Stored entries

——

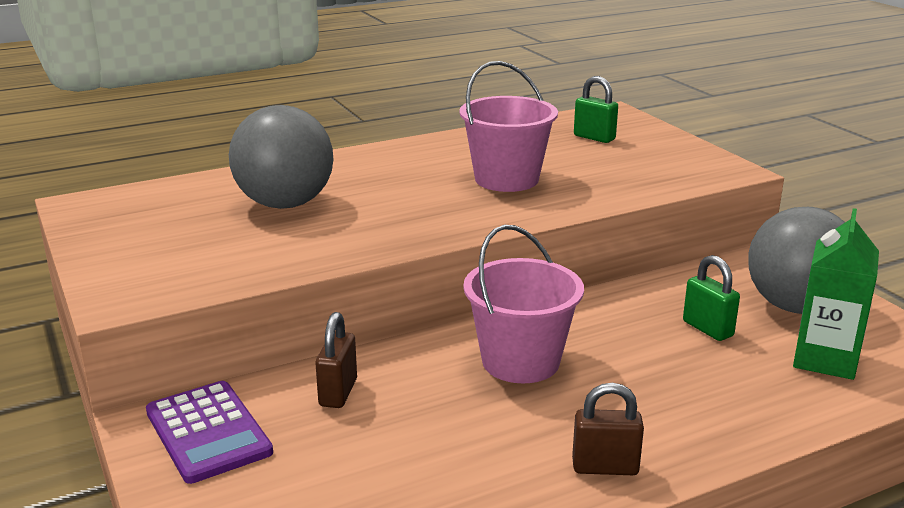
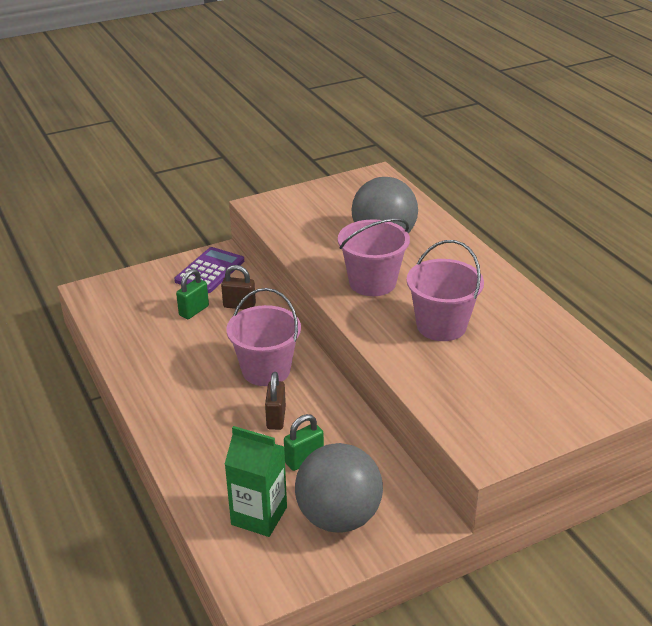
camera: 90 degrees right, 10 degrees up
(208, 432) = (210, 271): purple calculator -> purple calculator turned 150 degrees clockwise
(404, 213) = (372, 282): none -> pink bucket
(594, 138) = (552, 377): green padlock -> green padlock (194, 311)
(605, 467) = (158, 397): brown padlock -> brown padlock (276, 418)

——

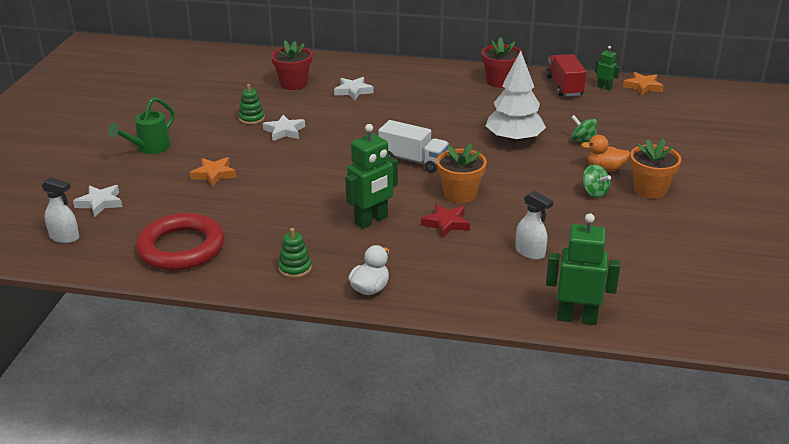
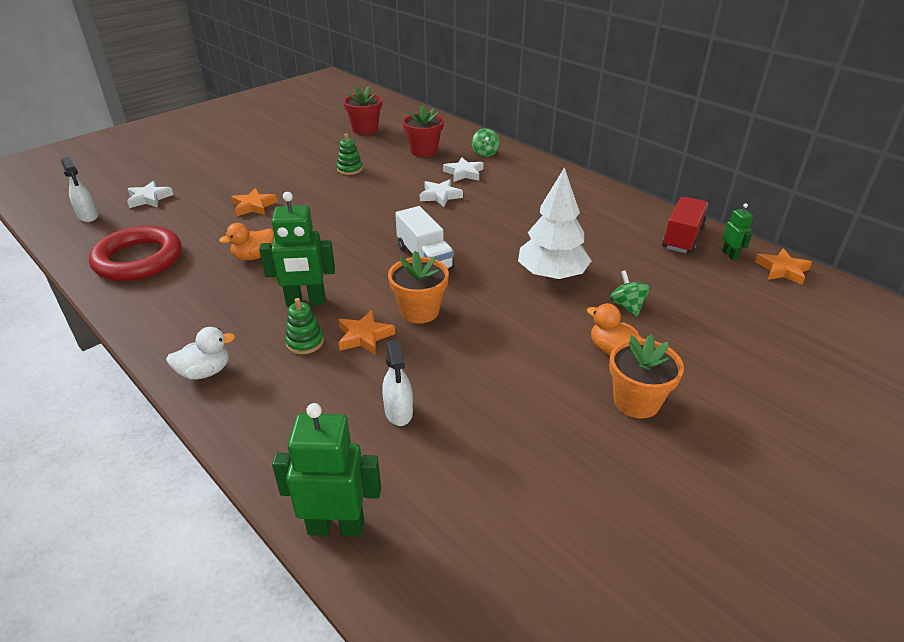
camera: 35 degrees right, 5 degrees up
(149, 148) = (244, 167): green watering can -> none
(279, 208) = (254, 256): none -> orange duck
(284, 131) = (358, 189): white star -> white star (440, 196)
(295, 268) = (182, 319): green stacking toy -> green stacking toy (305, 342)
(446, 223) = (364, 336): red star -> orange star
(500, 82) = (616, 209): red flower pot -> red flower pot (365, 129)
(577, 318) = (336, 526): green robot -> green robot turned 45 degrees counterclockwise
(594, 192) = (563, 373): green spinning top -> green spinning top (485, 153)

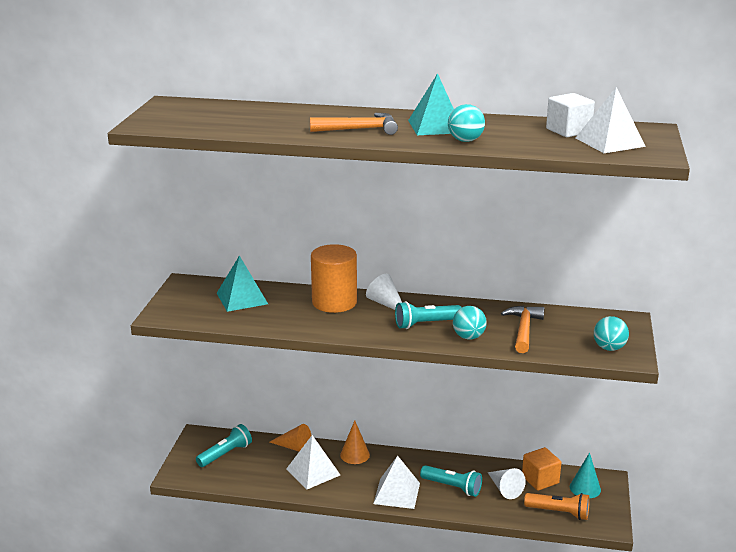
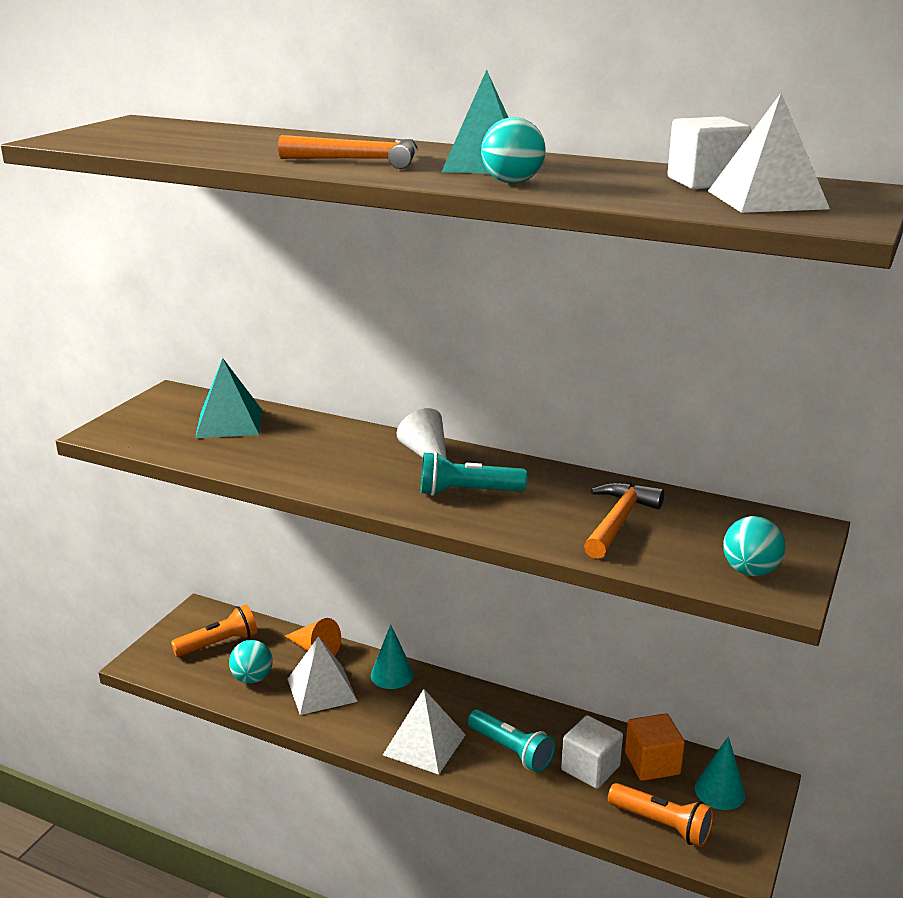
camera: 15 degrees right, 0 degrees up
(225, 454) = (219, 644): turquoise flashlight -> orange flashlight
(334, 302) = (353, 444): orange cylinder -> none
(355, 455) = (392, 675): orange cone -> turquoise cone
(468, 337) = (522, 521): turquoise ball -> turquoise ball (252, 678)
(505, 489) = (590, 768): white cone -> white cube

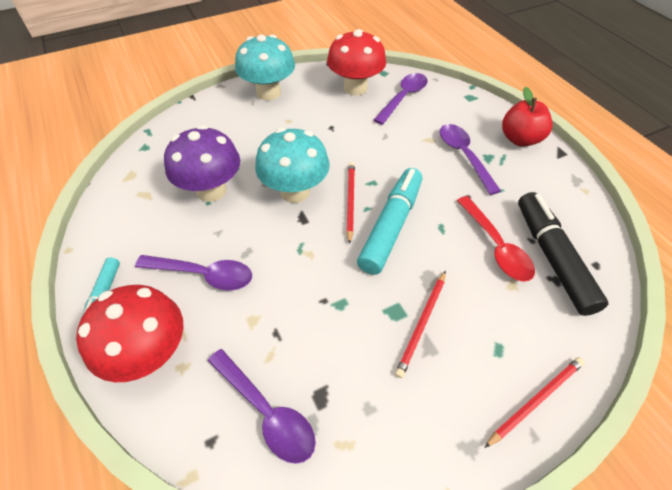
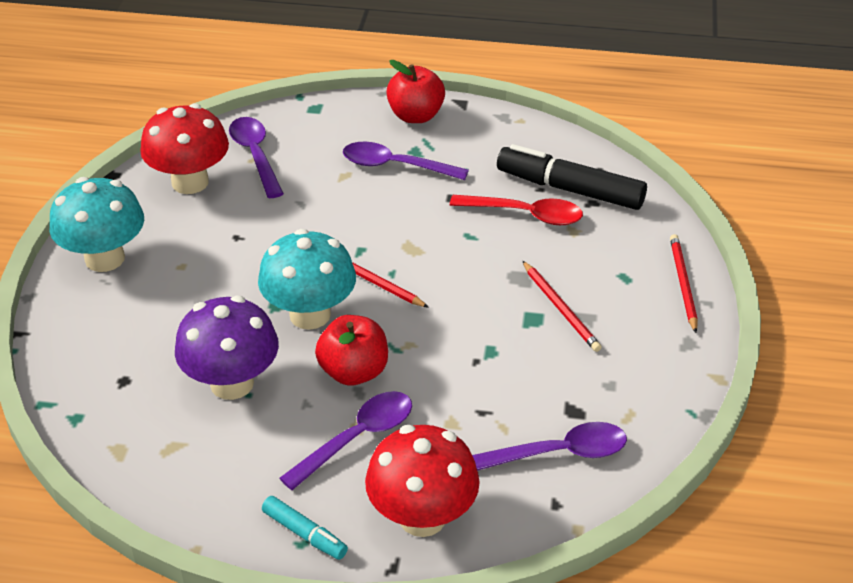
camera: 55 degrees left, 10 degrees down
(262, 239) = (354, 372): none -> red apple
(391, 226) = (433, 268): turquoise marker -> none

——

## Work order:
Leaving out the pictures, please output the lines in the entries above from the one with "(446, 223) = (364, 336): red" through the one with "camera: 15 degrees right, 0 degrees up", exactly as they are.

## Task answer:
(446, 223) = (364, 336): red star -> orange star
(500, 82) = (616, 209): red flower pot -> red flower pot (365, 129)
(577, 318) = (336, 526): green robot -> green robot turned 45 degrees counterclockwise
(594, 192) = (563, 373): green spinning top -> green spinning top (485, 153)

camera: 15 degrees right, 0 degrees up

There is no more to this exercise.